DIRECTIONS:
Would you print, word for word, only the lines running from the line with "purple star: (49, 29) -> (118, 75), moved" to the last line of the entries, without the pictures?

········

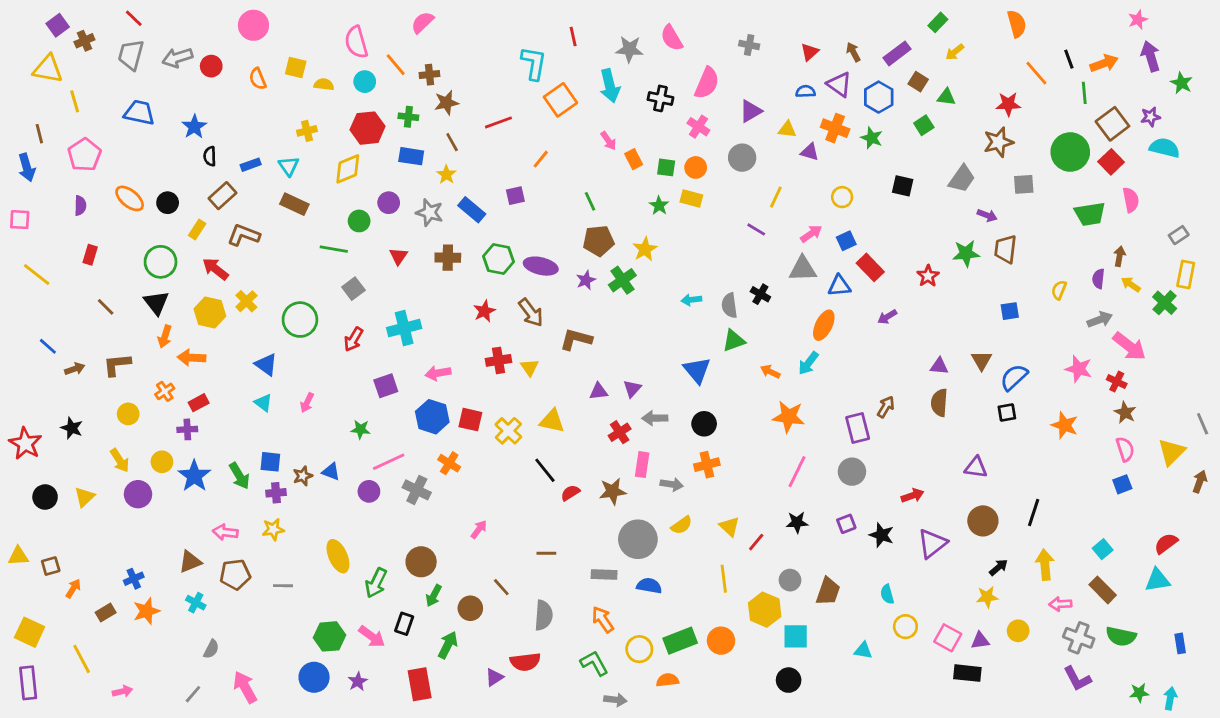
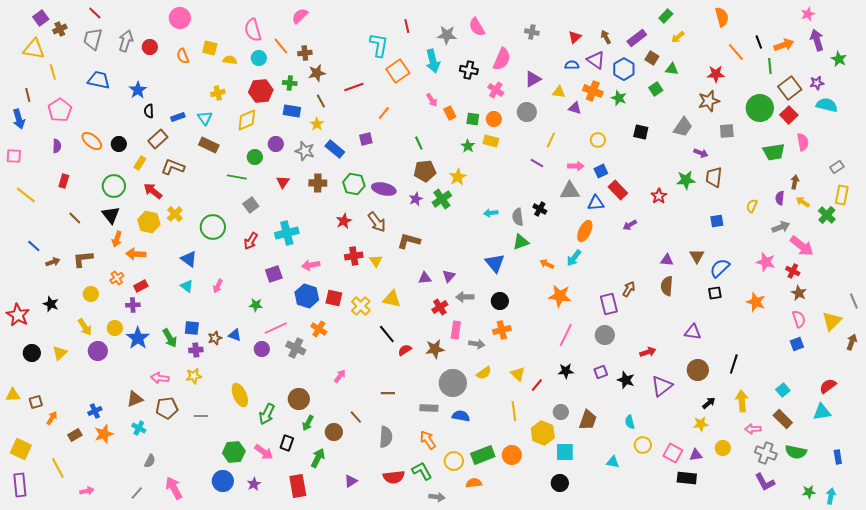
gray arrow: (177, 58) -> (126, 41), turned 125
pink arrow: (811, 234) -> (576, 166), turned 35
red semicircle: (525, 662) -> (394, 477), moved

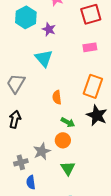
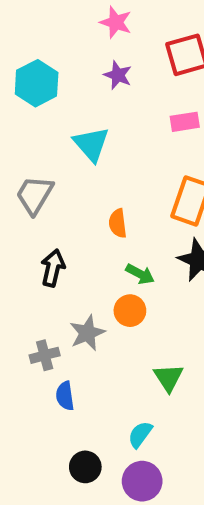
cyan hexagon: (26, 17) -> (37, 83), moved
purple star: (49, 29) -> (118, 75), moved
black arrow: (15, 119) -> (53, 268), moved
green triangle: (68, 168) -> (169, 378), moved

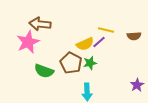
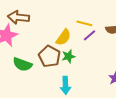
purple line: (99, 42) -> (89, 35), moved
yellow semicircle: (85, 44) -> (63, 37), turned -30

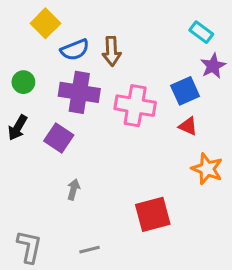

········

SOLUTION:
purple star: (49, 29) -> (118, 75), moved
black arrow: (15, 119) -> (53, 268), moved
green triangle: (68, 168) -> (169, 378), moved

purple line: (99, 42) -> (89, 35), moved
yellow semicircle: (85, 44) -> (63, 37), turned -30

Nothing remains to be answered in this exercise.